WHAT IS BEING ASKED »
Go through the data below and return each line where the string "DGND" occurs.

Edit difference data
-------
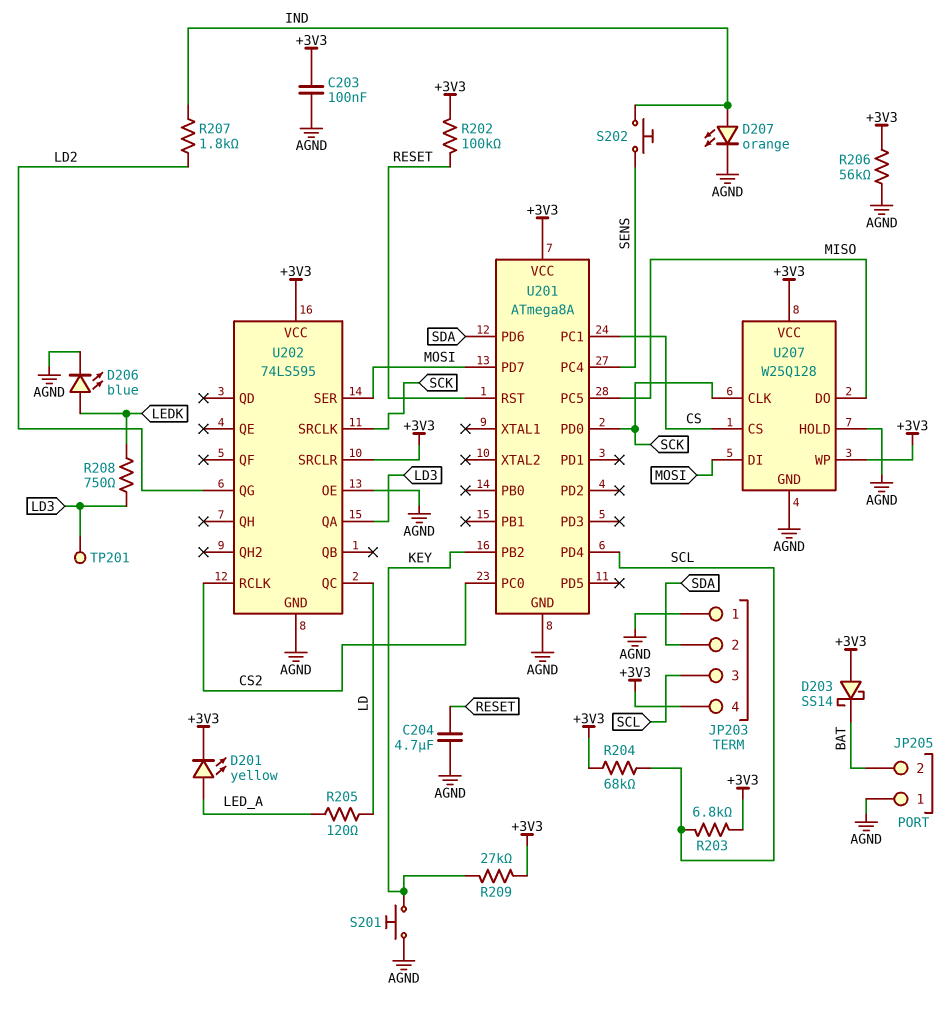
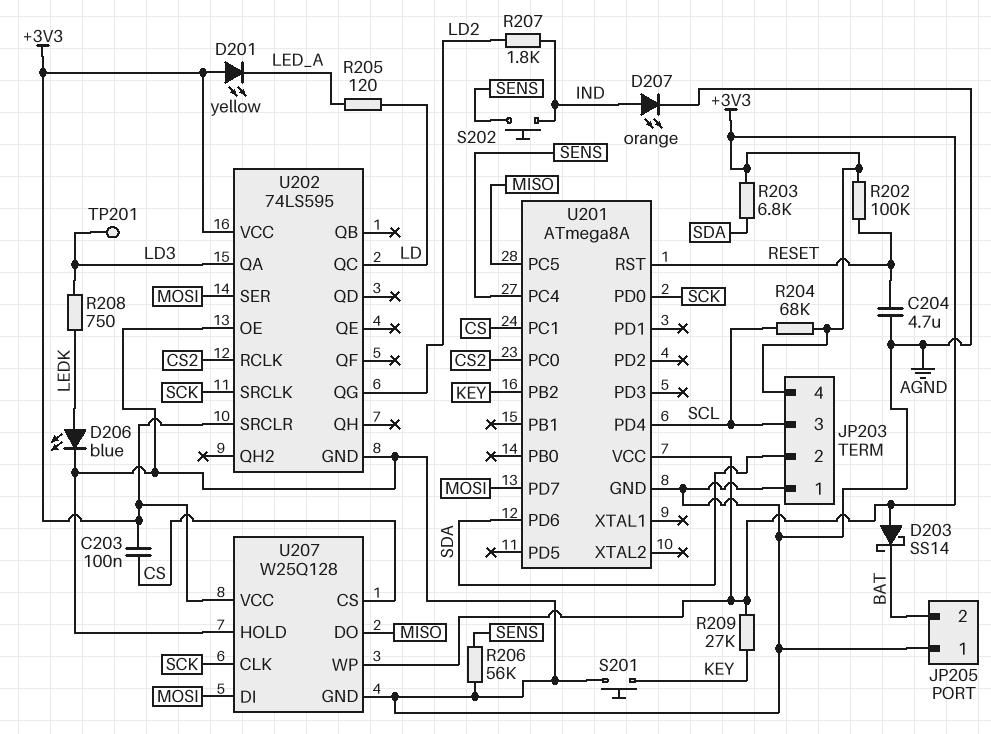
C203: 100nF (+3V3, AGND) -> 100nF (+3V3, CS)
D201: LED yellow (A LED_A, K +3V3) -> LED yellow (A +3V3, K LED_A)
R203: 6.8k (+3V3, SCL) -> 6.8k (+3V3, SDA)
R206: 56k (+3V3, AGND) -> 56k (AGND, SENS)

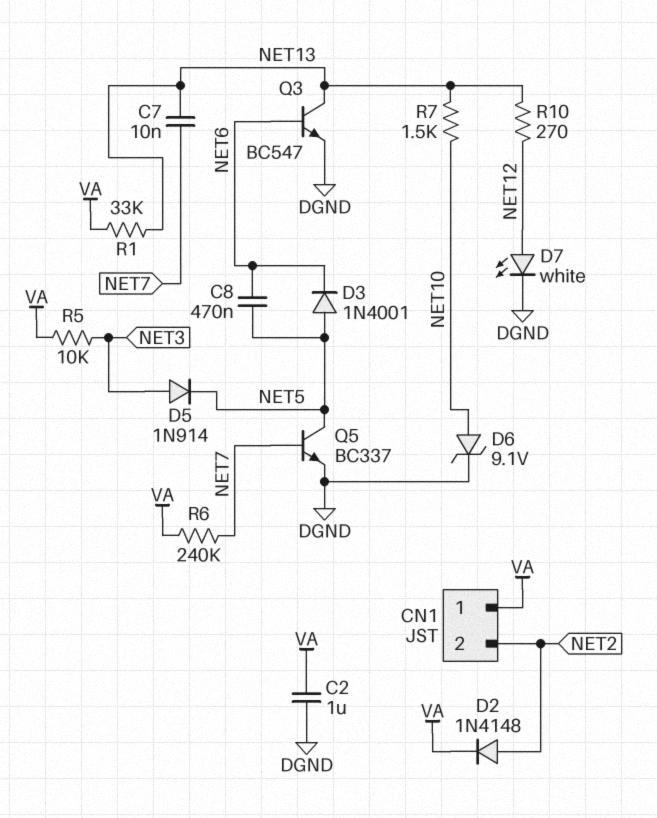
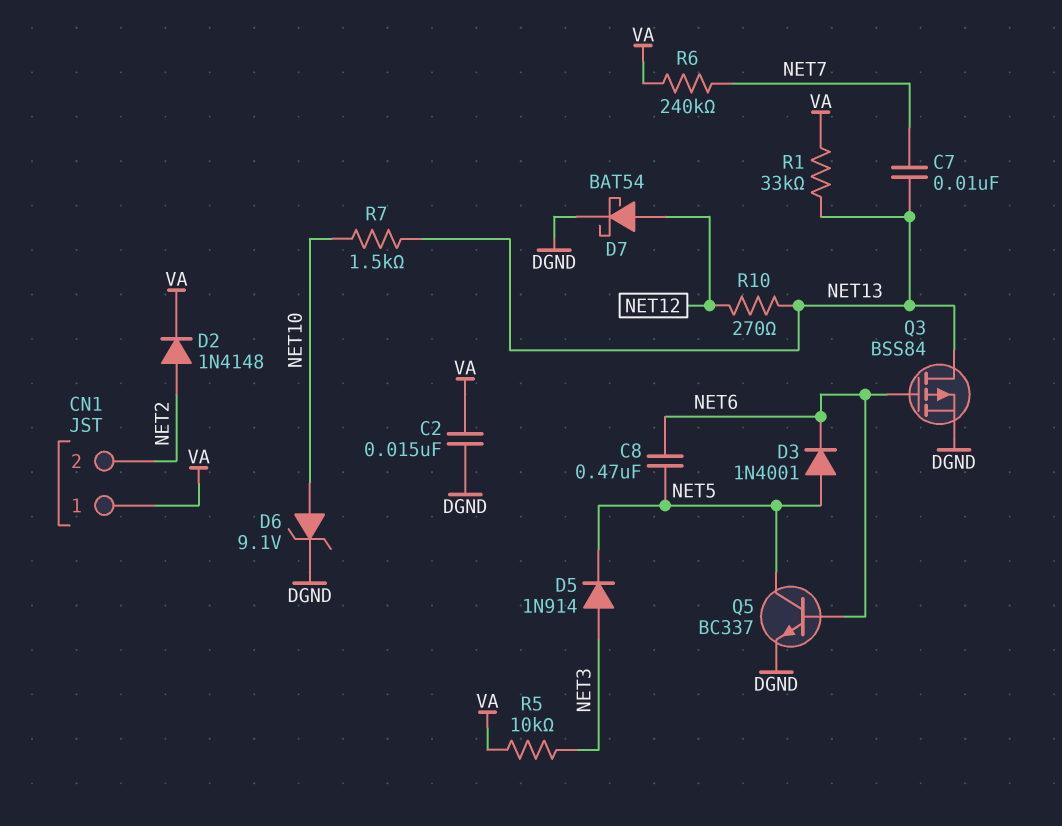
C2: 1uF (DGND, VA) -> 15nF (DGND, VA)
D7: LED white (A NET12, K DGND) -> schottky BAT54 (A NET12, K DGND)
Q3: NPN BC547 (B NET6, C NET13, E DGND) -> PMOS BSS84 (G NET6, D NET13, S DGND)
Q5: NPN BC337 (B NET7, C NET5, E DGND) -> NPN BC337 (B NET6, C NET5, E DGND)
-------
YOUR SOLUTION »
C2: 1uF (DGND, VA) -> 15nF (DGND, VA)
D7: LED white (A NET12, K DGND) -> schottky BAT54 (A NET12, K DGND)
Q3: NPN BC547 (B NET6, C NET13, E DGND) -> PMOS BSS84 (G NET6, D NET13, S DGND)
Q5: NPN BC337 (B NET7, C NET5, E DGND) -> NPN BC337 (B NET6, C NET5, E DGND)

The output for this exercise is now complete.